THE PROBLEM — From the data below, return the exact lines starting at the line containing "STEPPER3 pin IN2: GP4 -> GP11" and ending at the line containing "STEPPER3 pin IN3: GP5 -> GP26", both included, and nothing else.

(Collected data entries)
■ ■ ■ ■

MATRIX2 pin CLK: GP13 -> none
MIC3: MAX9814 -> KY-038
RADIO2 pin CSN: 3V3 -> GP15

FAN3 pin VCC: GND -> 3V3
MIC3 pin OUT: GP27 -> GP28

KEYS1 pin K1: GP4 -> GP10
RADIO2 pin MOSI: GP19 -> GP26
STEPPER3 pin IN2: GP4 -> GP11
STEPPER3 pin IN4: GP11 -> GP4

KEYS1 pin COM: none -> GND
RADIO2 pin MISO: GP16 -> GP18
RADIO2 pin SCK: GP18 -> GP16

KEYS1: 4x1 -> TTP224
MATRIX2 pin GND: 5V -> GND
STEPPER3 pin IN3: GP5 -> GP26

■ ■ ■ ■

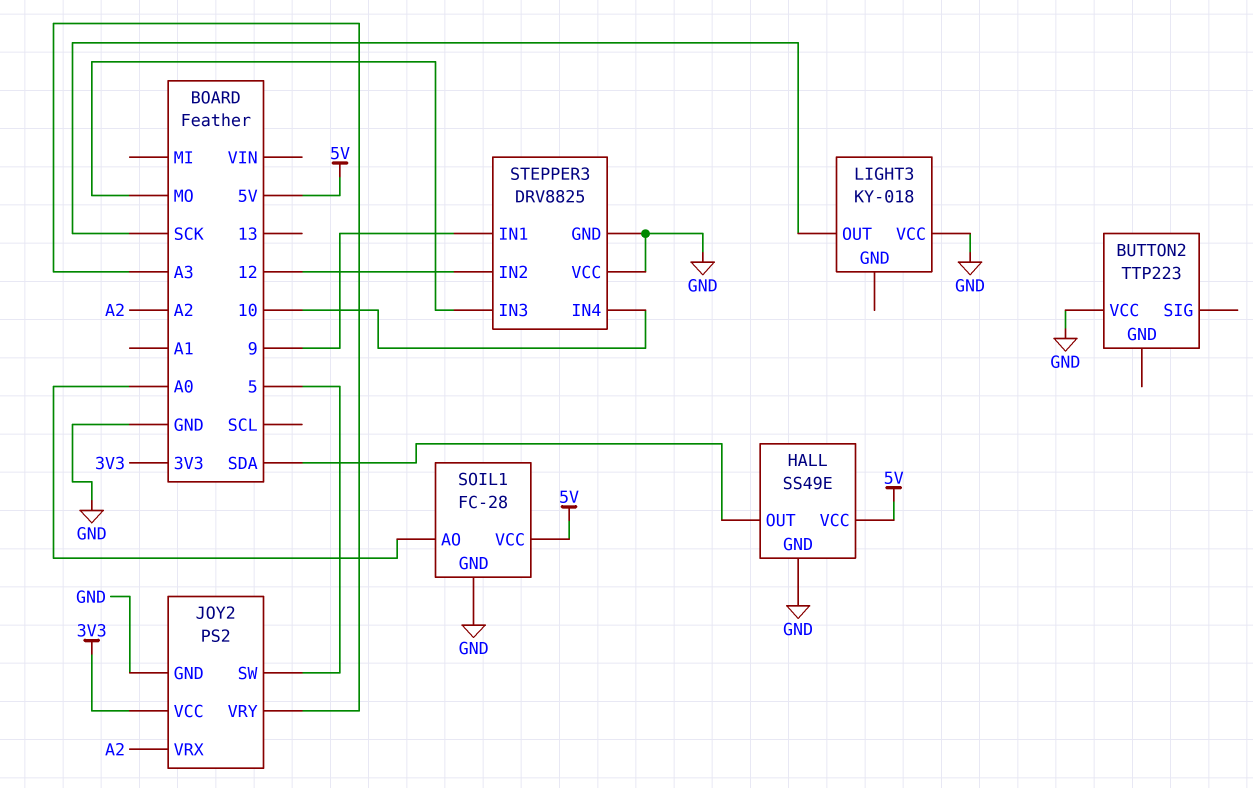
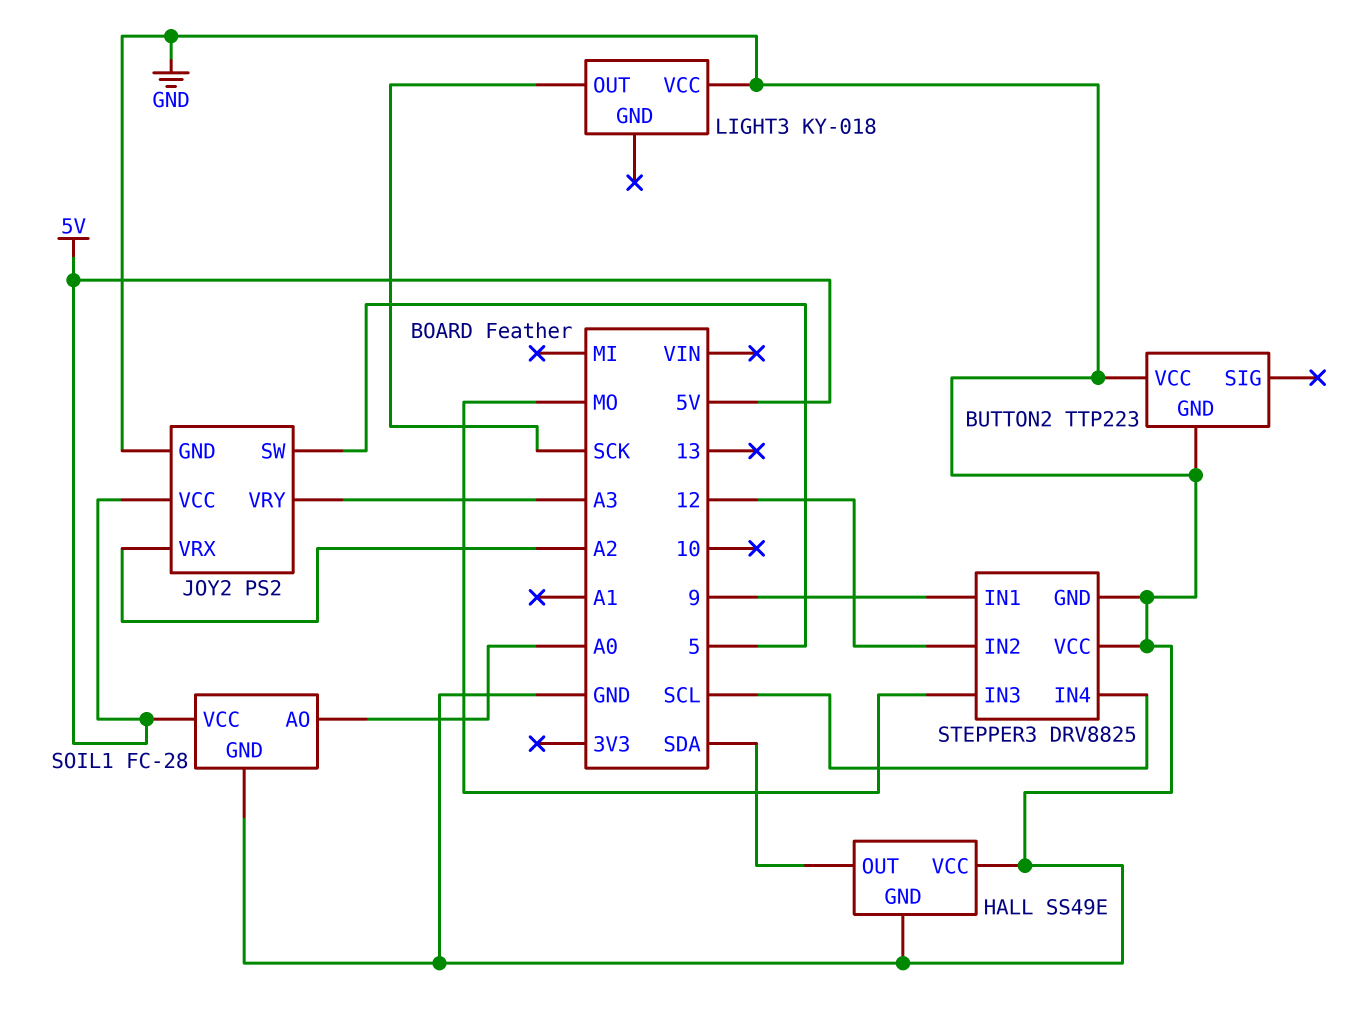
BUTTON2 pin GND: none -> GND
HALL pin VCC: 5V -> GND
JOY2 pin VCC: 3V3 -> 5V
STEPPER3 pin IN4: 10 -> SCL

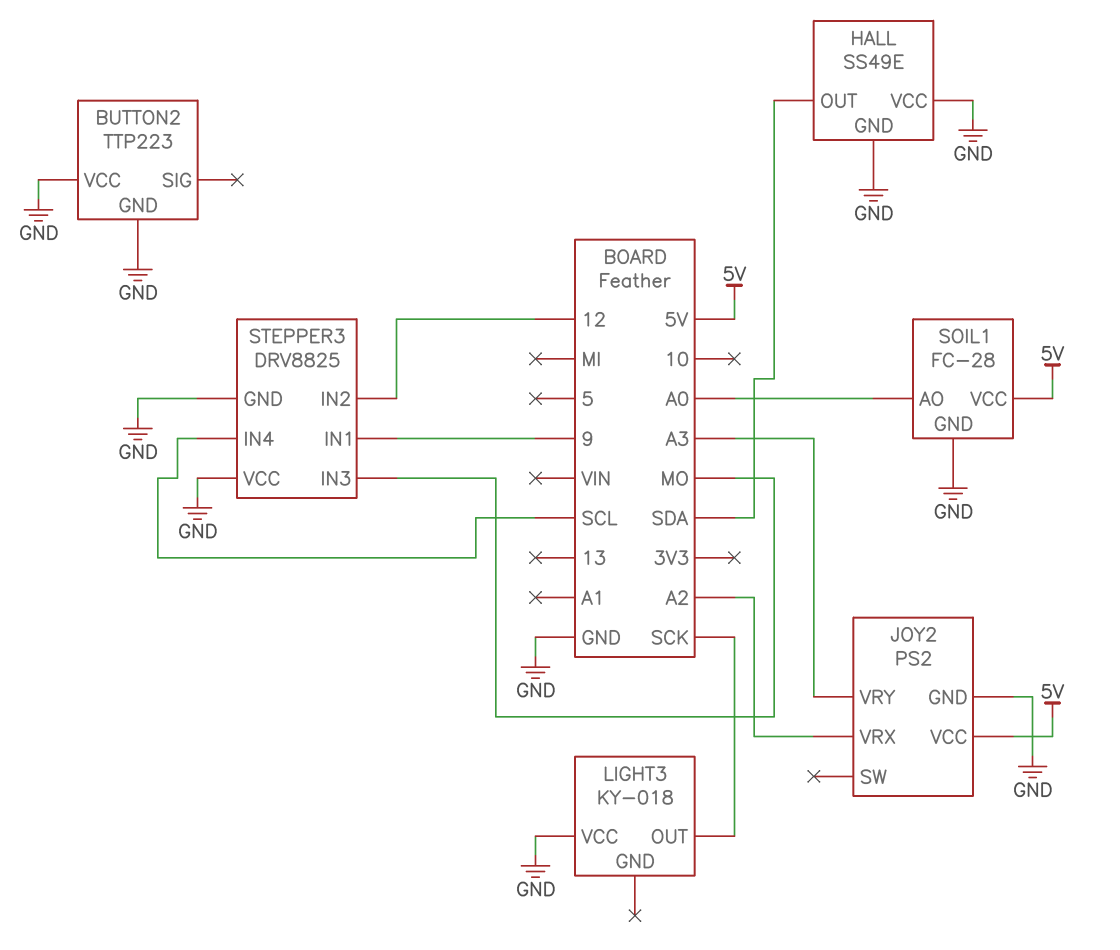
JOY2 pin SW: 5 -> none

■ ■ ■ ■

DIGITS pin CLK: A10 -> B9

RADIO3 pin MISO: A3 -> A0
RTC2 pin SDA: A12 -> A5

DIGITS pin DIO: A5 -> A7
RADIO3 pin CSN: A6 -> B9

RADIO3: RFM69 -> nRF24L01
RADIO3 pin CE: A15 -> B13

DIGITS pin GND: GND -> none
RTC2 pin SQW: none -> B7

■ ■ ■ ■

EXERCISE RESPONSE —
STEPPER3 pin IN2: GP4 -> GP11
STEPPER3 pin IN4: GP11 -> GP4

KEYS1 pin COM: none -> GND
RADIO2 pin MISO: GP16 -> GP18
RADIO2 pin SCK: GP18 -> GP16

KEYS1: 4x1 -> TTP224
MATRIX2 pin GND: 5V -> GND
STEPPER3 pin IN3: GP5 -> GP26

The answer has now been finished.